- Exercise aim:
Among the lines of the records, please find those that contain the word "TRIG" and copy them.

[Source records]
──────────

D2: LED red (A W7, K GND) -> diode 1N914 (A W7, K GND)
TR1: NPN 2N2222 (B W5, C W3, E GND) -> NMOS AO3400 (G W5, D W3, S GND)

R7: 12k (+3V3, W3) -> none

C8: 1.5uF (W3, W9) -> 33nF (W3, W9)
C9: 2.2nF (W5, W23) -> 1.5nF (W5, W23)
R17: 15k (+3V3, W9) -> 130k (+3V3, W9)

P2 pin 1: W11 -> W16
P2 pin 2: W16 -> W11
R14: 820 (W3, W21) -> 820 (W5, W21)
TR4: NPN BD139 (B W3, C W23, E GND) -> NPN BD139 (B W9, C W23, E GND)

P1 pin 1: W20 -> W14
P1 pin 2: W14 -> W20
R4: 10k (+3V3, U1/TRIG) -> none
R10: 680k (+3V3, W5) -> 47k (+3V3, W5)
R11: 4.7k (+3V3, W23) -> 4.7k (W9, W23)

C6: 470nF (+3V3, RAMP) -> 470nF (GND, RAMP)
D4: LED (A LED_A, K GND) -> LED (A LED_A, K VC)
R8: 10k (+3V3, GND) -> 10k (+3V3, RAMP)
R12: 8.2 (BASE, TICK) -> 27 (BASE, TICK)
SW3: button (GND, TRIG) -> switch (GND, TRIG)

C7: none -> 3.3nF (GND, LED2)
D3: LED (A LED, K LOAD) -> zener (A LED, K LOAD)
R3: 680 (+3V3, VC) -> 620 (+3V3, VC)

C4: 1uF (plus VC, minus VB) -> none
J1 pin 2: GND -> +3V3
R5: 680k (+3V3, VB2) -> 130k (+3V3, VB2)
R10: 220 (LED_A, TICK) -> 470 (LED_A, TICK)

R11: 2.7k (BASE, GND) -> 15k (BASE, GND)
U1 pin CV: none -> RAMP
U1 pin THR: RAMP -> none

──────────

- Solved exercise:
R4: 10k (+3V3, U1/TRIG) -> none
SW3: button (GND, TRIG) -> switch (GND, TRIG)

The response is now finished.